▶ [Required work]
Only one stretch of the data below should be repeated: the lines from the line containing "(484, 430) = (445, 520): green" through the line containing "(474, 176) = (186, 416): purple", inclusive, exactly as they are.

▶ [Information given]
Content starts

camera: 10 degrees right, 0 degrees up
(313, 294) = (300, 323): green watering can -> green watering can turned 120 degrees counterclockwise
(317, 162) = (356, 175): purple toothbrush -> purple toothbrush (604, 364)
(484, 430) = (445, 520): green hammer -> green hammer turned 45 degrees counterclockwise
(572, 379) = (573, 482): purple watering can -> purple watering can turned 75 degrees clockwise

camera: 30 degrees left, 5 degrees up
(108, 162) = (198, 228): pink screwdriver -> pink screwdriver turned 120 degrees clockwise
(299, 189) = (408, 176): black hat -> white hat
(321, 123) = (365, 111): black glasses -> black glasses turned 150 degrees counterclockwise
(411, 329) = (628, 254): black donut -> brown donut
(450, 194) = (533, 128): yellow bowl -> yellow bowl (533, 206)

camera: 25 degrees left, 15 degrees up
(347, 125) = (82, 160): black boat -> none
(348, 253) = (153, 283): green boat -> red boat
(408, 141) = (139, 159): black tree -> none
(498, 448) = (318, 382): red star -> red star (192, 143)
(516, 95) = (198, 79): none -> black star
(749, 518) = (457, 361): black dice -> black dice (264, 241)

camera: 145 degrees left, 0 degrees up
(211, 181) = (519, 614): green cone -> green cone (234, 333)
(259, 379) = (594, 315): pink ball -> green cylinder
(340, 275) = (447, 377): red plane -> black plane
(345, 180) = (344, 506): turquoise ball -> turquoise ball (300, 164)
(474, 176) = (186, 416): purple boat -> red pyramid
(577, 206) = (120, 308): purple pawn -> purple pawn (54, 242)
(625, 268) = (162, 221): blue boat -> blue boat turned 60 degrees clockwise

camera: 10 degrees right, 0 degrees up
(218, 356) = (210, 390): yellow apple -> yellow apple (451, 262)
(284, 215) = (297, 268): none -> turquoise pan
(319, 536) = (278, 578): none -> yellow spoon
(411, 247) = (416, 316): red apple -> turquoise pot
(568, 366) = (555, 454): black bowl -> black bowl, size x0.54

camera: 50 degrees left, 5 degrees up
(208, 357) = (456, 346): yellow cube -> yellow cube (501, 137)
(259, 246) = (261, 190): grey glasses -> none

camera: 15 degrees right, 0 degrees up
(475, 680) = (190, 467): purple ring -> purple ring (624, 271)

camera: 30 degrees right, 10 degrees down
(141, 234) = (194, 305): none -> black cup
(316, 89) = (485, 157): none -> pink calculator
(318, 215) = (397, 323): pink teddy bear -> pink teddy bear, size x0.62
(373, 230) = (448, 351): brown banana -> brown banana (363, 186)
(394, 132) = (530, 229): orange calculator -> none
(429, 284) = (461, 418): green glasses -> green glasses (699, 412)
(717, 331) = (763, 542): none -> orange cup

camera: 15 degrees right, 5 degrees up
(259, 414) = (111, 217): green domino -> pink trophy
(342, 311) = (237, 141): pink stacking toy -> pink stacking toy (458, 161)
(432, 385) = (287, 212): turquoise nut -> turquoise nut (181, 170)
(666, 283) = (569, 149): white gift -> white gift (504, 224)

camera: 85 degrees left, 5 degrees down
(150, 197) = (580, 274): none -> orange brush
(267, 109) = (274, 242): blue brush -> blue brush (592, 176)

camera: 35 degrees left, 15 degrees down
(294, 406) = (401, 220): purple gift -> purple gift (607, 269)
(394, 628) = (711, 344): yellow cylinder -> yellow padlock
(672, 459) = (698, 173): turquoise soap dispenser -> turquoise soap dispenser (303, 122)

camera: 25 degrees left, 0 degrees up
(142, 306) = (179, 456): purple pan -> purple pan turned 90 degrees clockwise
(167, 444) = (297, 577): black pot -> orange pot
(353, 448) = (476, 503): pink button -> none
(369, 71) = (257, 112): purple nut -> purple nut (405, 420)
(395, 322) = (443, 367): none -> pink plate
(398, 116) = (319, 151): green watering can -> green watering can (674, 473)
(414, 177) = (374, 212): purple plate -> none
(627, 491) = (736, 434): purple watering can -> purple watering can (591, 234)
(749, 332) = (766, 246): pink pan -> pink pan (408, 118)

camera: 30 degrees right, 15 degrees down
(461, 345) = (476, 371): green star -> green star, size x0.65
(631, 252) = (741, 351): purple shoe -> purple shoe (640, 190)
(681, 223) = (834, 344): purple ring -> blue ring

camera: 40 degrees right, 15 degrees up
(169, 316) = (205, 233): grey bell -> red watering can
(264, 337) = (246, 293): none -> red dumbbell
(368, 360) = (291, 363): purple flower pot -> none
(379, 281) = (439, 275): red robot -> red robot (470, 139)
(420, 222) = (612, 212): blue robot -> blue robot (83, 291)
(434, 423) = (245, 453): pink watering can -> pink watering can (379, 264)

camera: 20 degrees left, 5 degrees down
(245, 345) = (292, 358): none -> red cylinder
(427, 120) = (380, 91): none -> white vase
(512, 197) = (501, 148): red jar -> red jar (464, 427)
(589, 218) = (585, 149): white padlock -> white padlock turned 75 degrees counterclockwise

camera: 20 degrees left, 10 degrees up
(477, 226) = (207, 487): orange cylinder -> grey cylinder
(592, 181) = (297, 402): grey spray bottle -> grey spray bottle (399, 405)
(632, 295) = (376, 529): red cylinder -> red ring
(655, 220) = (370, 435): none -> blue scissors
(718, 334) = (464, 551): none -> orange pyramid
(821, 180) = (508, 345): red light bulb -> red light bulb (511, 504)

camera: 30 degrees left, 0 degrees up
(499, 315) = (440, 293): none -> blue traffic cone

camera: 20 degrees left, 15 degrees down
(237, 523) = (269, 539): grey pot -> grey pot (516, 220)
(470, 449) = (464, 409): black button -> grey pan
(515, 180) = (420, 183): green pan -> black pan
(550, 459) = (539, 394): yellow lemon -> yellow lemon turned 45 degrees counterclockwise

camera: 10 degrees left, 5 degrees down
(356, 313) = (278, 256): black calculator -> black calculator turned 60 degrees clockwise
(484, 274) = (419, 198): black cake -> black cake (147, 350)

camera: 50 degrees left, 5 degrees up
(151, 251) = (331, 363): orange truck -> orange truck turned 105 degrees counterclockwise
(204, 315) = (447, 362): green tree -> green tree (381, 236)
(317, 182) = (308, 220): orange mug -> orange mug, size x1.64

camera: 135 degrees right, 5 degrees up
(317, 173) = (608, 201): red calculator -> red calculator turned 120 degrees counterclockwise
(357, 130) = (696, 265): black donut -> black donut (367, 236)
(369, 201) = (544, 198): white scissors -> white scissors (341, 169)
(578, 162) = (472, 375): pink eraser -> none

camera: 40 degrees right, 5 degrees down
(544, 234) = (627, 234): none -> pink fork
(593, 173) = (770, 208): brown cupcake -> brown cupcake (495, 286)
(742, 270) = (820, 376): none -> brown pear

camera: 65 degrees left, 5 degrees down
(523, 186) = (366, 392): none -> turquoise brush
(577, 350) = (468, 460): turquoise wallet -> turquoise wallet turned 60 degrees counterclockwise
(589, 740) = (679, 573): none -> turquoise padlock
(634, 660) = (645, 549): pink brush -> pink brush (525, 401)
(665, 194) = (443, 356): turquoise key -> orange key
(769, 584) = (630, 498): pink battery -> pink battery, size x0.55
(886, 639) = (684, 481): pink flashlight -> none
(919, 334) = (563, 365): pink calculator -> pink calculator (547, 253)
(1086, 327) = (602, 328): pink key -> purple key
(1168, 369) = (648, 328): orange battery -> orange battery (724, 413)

Content ends

▶ [Answer for the task]
(484, 430) = (445, 520): green hammer -> green hammer turned 45 degrees counterclockwise
(572, 379) = (573, 482): purple watering can -> purple watering can turned 75 degrees clockwise

camera: 30 degrees left, 5 degrees up
(108, 162) = (198, 228): pink screwdriver -> pink screwdriver turned 120 degrees clockwise
(299, 189) = (408, 176): black hat -> white hat
(321, 123) = (365, 111): black glasses -> black glasses turned 150 degrees counterclockwise
(411, 329) = (628, 254): black donut -> brown donut
(450, 194) = (533, 128): yellow bowl -> yellow bowl (533, 206)

camera: 25 degrees left, 15 degrees up
(347, 125) = (82, 160): black boat -> none
(348, 253) = (153, 283): green boat -> red boat
(408, 141) = (139, 159): black tree -> none
(498, 448) = (318, 382): red star -> red star (192, 143)
(516, 95) = (198, 79): none -> black star
(749, 518) = (457, 361): black dice -> black dice (264, 241)

camera: 145 degrees left, 0 degrees up
(211, 181) = (519, 614): green cone -> green cone (234, 333)
(259, 379) = (594, 315): pink ball -> green cylinder
(340, 275) = (447, 377): red plane -> black plane
(345, 180) = (344, 506): turquoise ball -> turquoise ball (300, 164)
(474, 176) = (186, 416): purple boat -> red pyramid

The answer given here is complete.